WHAT TO WORK ON:
Produce an exact copy of the line containing "armchair: (228, 177)" and of every line after it in the material below, ending with the final line.

____________

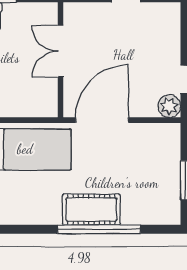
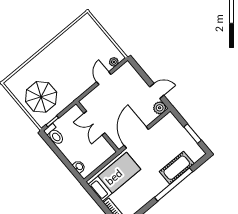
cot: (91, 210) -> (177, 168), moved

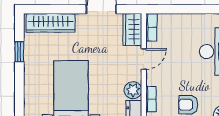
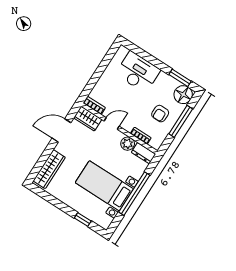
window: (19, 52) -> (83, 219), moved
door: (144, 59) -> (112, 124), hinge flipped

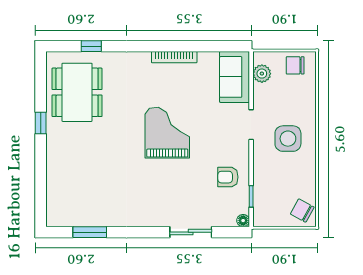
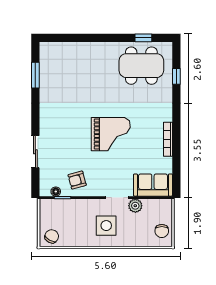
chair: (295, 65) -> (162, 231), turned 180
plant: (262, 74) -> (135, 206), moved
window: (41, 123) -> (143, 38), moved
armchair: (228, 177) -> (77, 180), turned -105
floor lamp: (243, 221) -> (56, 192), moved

____________

ANSWER BELOW:
armchair: (228, 177) -> (77, 180), turned -105
floor lamp: (243, 221) -> (56, 192), moved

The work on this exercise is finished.